■ What needs to be done ■
Retype all of the entries precisely.

**** Extracted material

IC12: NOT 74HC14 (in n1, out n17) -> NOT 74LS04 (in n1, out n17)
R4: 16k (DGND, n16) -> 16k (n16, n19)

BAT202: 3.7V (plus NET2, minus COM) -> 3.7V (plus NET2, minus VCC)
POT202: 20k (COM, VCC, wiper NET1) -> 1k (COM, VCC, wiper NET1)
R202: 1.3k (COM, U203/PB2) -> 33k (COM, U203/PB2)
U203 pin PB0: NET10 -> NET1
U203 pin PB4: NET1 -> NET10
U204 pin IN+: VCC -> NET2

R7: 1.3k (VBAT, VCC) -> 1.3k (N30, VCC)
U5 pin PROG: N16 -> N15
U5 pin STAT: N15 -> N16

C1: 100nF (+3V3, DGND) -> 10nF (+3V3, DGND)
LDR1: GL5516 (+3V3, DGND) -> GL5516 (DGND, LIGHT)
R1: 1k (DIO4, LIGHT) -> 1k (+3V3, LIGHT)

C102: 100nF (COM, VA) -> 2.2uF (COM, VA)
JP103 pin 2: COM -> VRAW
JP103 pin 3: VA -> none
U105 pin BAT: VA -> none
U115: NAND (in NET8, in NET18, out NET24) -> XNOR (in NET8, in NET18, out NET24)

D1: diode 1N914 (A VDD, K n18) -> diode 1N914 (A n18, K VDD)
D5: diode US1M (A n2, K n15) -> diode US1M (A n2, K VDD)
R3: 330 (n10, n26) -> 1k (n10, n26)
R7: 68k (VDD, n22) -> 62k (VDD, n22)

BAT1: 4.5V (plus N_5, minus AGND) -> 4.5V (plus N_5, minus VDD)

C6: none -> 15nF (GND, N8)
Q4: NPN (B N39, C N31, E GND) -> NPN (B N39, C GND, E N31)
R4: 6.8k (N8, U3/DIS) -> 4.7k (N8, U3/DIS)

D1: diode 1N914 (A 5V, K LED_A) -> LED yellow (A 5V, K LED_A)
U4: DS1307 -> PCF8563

********

■ Finished exercise ■
IC12: NOT 74HC14 (in n1, out n17) -> NOT 74LS04 (in n1, out n17)
R4: 16k (DGND, n16) -> 16k (n16, n19)

BAT202: 3.7V (plus NET2, minus COM) -> 3.7V (plus NET2, minus VCC)
POT202: 20k (COM, VCC, wiper NET1) -> 1k (COM, VCC, wiper NET1)
R202: 1.3k (COM, U203/PB2) -> 33k (COM, U203/PB2)
U203 pin PB0: NET10 -> NET1
U203 pin PB4: NET1 -> NET10
U204 pin IN+: VCC -> NET2

R7: 1.3k (VBAT, VCC) -> 1.3k (N30, VCC)
U5 pin PROG: N16 -> N15
U5 pin STAT: N15 -> N16

C1: 100nF (+3V3, DGND) -> 10nF (+3V3, DGND)
LDR1: GL5516 (+3V3, DGND) -> GL5516 (DGND, LIGHT)
R1: 1k (DIO4, LIGHT) -> 1k (+3V3, LIGHT)

C102: 100nF (COM, VA) -> 2.2uF (COM, VA)
JP103 pin 2: COM -> VRAW
JP103 pin 3: VA -> none
U105 pin BAT: VA -> none
U115: NAND (in NET8, in NET18, out NET24) -> XNOR (in NET8, in NET18, out NET24)

D1: diode 1N914 (A VDD, K n18) -> diode 1N914 (A n18, K VDD)
D5: diode US1M (A n2, K n15) -> diode US1M (A n2, K VDD)
R3: 330 (n10, n26) -> 1k (n10, n26)
R7: 68k (VDD, n22) -> 62k (VDD, n22)

BAT1: 4.5V (plus N_5, minus AGND) -> 4.5V (plus N_5, minus VDD)

C6: none -> 15nF (GND, N8)
Q4: NPN (B N39, C N31, E GND) -> NPN (B N39, C GND, E N31)
R4: 6.8k (N8, U3/DIS) -> 4.7k (N8, U3/DIS)

D1: diode 1N914 (A 5V, K LED_A) -> LED yellow (A 5V, K LED_A)
U4: DS1307 -> PCF8563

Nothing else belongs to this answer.